Find the line holding "camera: 60 degrees right, 0 degrees up" in the entries below. Give it again exactly, along with every line after it up to and including the line holding "(453, 291) = (280, 306): white".

[EXTRACTED ENTRIES]:
###

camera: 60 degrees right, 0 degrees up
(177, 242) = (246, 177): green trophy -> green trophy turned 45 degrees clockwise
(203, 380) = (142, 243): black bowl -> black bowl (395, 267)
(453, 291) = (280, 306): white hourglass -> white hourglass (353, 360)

###

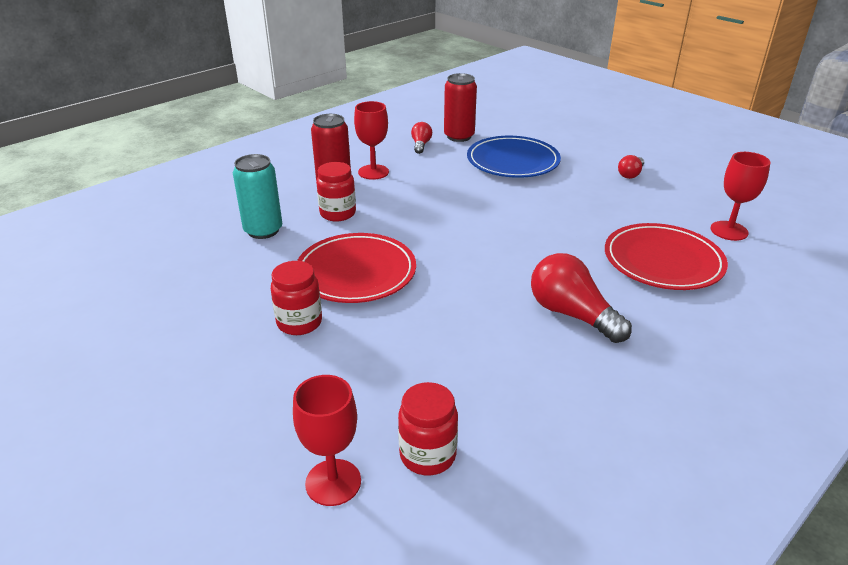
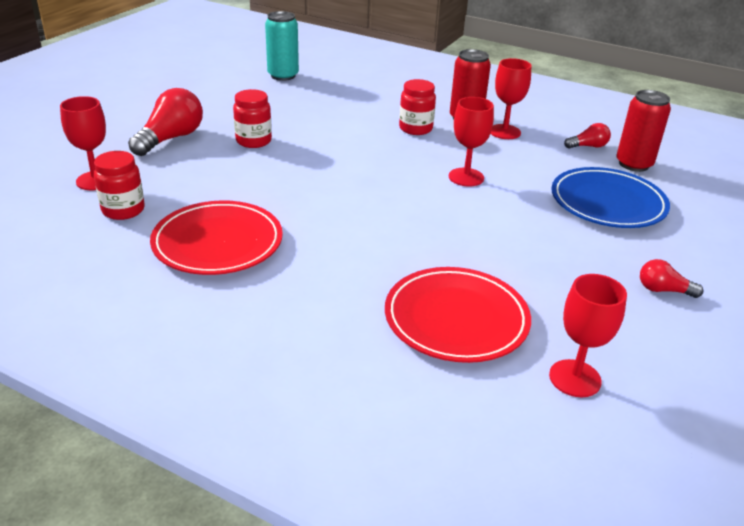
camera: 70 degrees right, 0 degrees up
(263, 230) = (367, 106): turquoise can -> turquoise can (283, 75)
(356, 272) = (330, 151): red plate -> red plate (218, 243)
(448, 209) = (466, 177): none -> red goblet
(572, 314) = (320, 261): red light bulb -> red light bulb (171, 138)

###

[ANSWER SPACE]:
camera: 60 degrees right, 0 degrees up
(177, 242) = (246, 177): green trophy -> green trophy turned 45 degrees clockwise
(203, 380) = (142, 243): black bowl -> black bowl (395, 267)
(453, 291) = (280, 306): white hourglass -> white hourglass (353, 360)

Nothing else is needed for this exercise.